Work task:
I'd like the records transcribed exactly, leaving the images out.

Stored data
[Start of section]
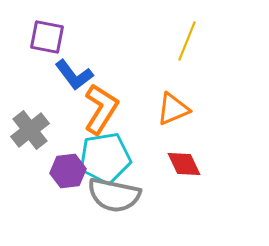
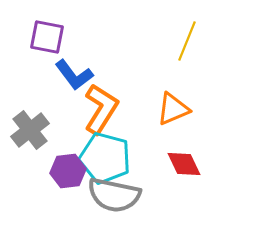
cyan pentagon: rotated 24 degrees clockwise
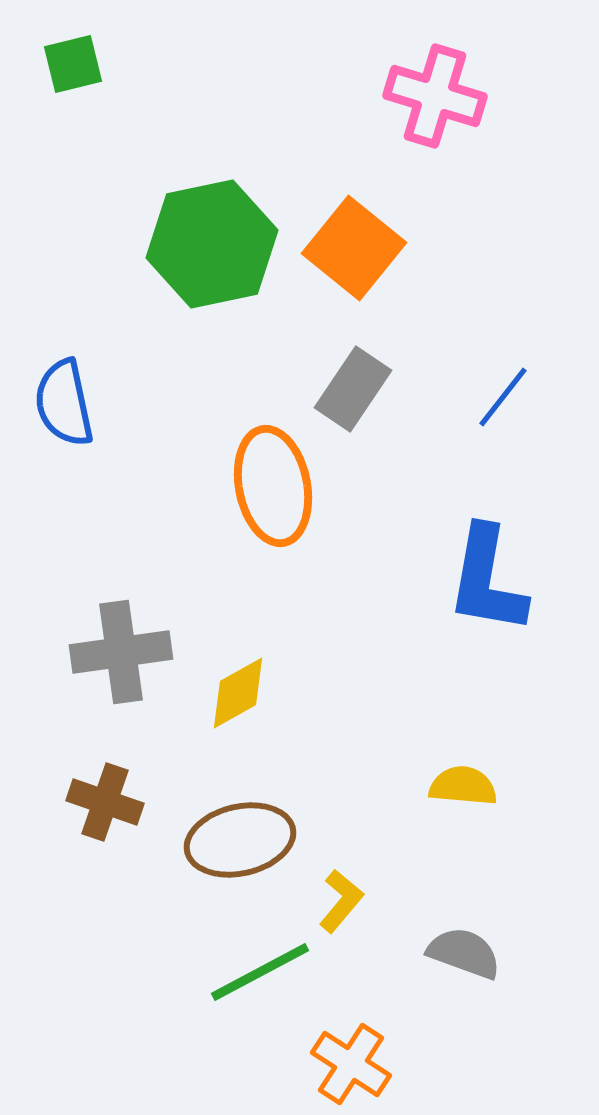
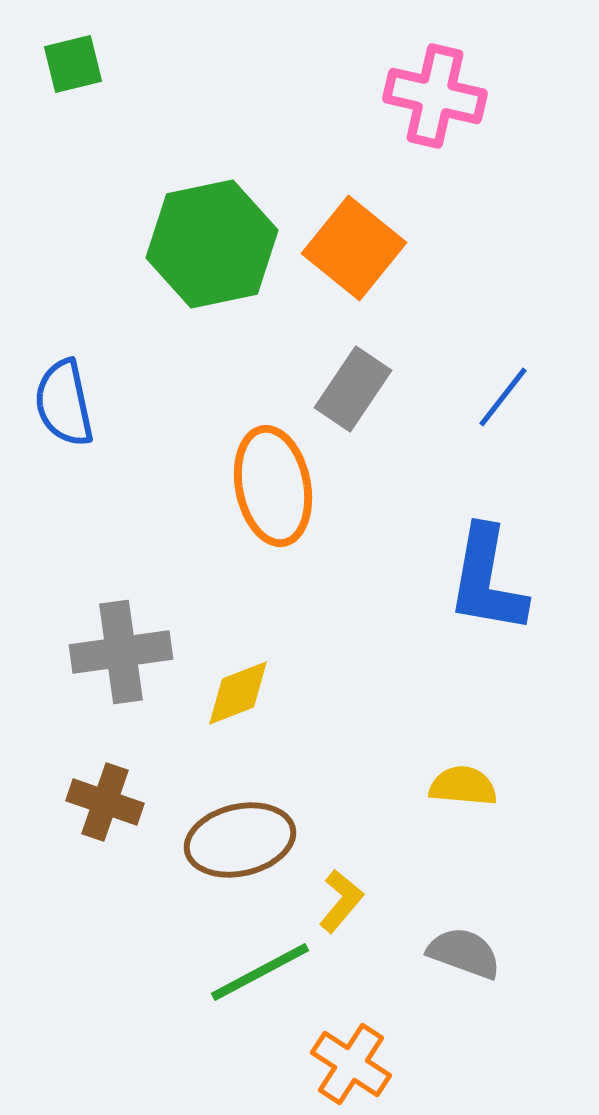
pink cross: rotated 4 degrees counterclockwise
yellow diamond: rotated 8 degrees clockwise
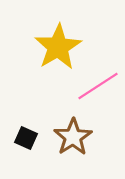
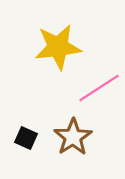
yellow star: rotated 24 degrees clockwise
pink line: moved 1 px right, 2 px down
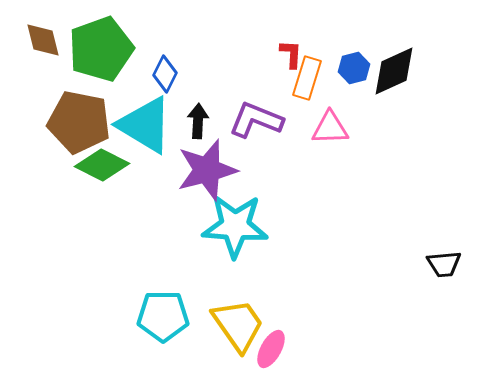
[End of section]
Response box:
cyan pentagon: rotated 24 degrees clockwise
pink cross: rotated 4 degrees counterclockwise
yellow diamond: rotated 8 degrees clockwise
yellow star: rotated 24 degrees clockwise
pink line: moved 1 px right, 2 px down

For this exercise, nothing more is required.